■ **PROMPT**
Beneath this line is the data. Output exactly the lines from the line with "brown robot <140, 76, 65, 93>" to the line with "camera: 90 degrees right, 15 degrees up", both ends included, and nothing more.

:: DATA RECORDS

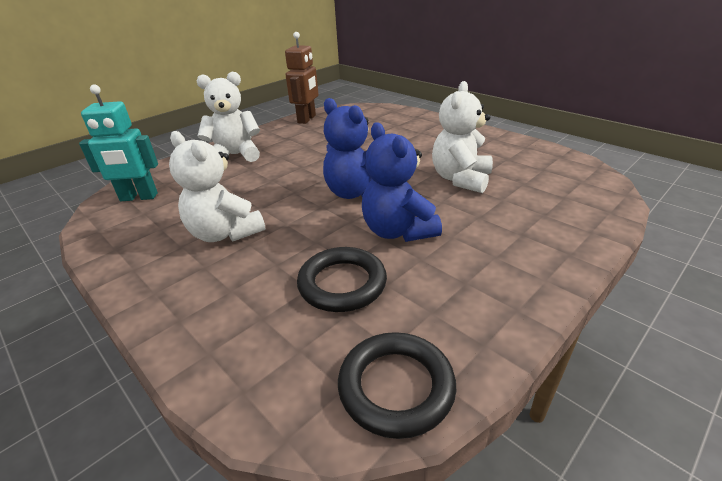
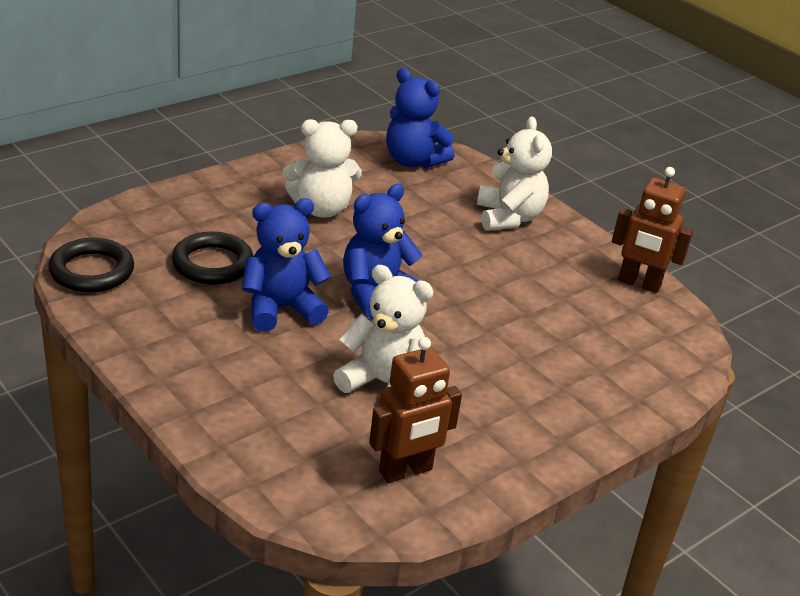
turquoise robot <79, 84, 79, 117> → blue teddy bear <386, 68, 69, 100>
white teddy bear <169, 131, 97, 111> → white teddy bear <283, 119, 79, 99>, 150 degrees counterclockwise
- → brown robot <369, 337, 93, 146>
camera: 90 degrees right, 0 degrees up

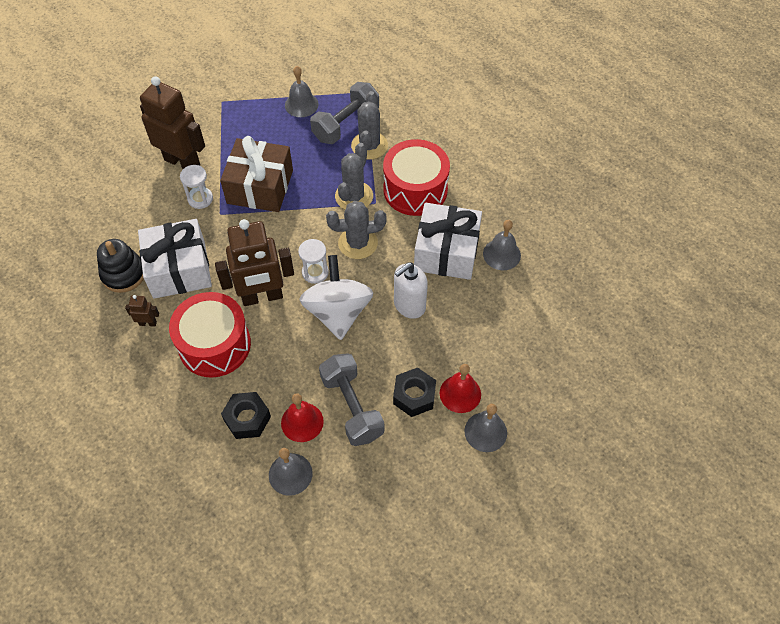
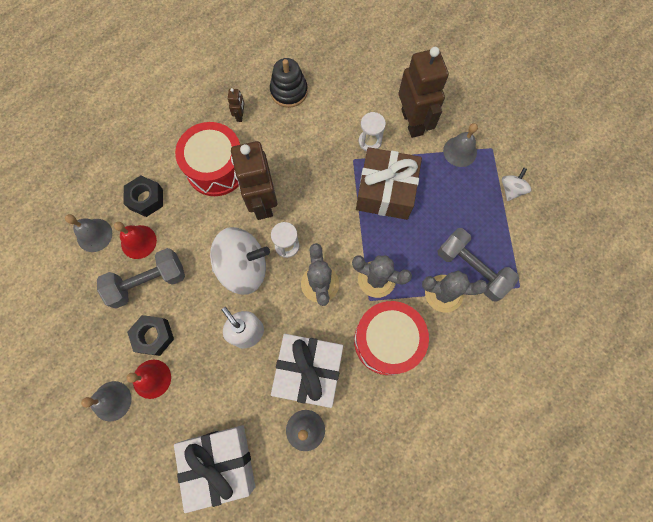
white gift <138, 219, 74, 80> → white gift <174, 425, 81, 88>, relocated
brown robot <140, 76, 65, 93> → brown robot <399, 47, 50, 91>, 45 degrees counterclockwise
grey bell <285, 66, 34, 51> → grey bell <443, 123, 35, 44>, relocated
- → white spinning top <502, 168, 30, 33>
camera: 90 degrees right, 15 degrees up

::::
:: DATA RECORDS

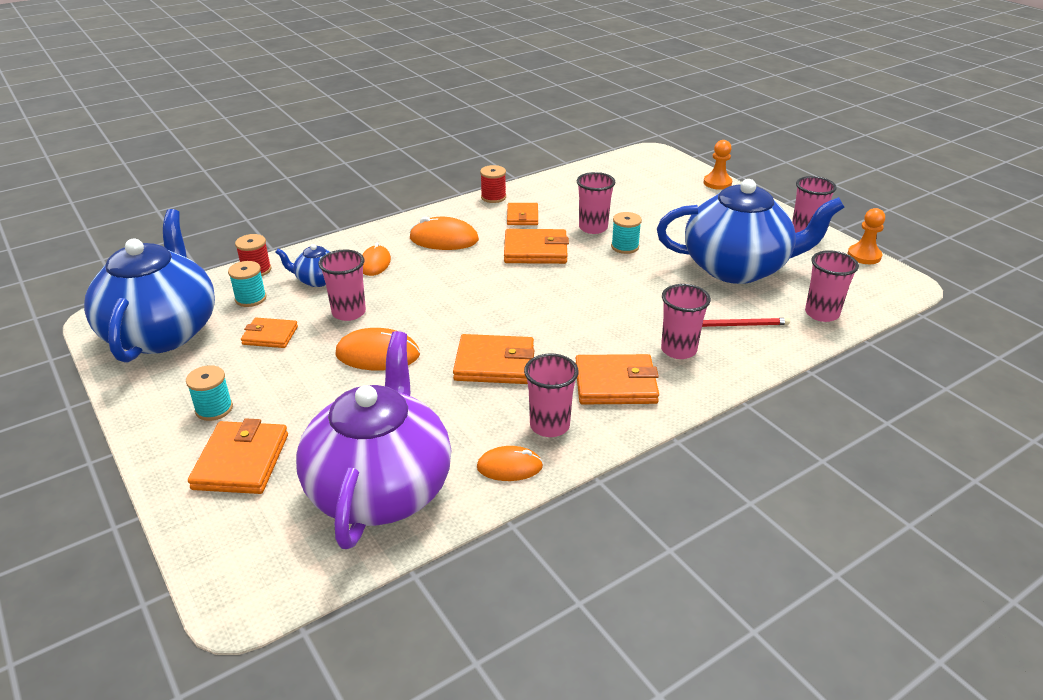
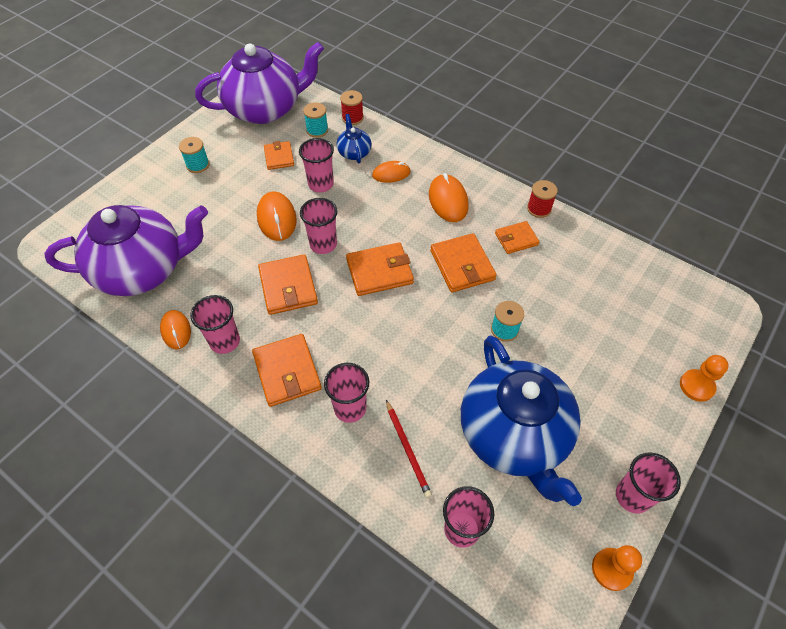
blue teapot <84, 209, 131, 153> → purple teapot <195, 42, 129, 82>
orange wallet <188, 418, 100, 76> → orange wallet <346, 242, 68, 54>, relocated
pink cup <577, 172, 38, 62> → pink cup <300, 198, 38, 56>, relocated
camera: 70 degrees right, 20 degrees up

::::

■ **SOLUTION TO THIS PROBLEM**
brown robot <140, 76, 65, 93> → brown robot <399, 47, 50, 91>, 45 degrees counterclockwise
grey bell <285, 66, 34, 51> → grey bell <443, 123, 35, 44>, relocated
- → white spinning top <502, 168, 30, 33>
camera: 90 degrees right, 15 degrees up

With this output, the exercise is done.